Try it
In your copy, reproduce each entry exactly and leave out the pictures.

Source data:
┌──

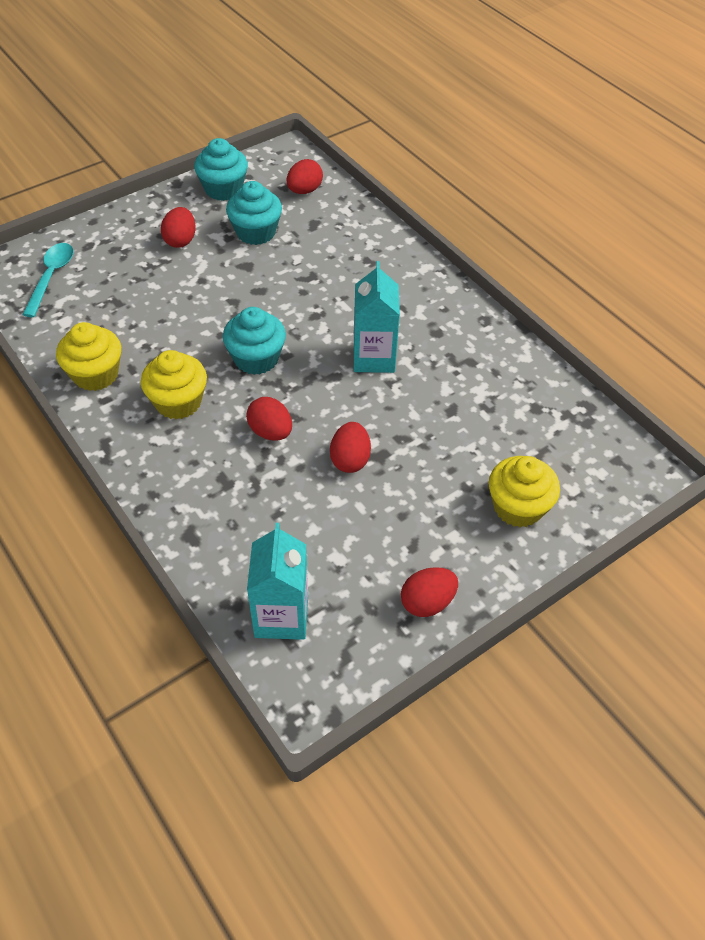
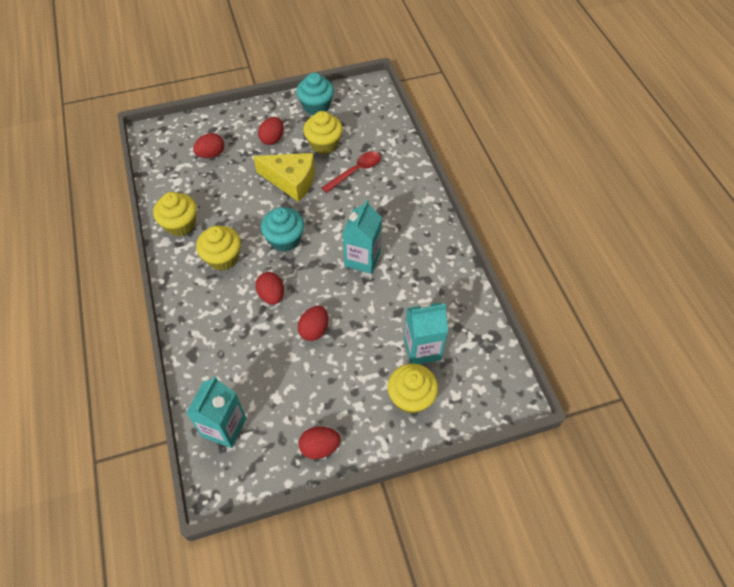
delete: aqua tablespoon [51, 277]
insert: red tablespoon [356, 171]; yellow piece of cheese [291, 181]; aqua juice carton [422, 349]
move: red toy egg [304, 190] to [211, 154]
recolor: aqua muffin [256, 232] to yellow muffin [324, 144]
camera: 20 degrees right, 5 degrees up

└──

Your response
delete: aqua tablespoon [51, 277]
insert: red tablespoon [356, 171]; yellow piece of cheese [291, 181]; aqua juice carton [422, 349]
move: red toy egg [304, 190] to [211, 154]
recolor: aqua muffin [256, 232] to yellow muffin [324, 144]
camera: 20 degrees right, 5 degrees up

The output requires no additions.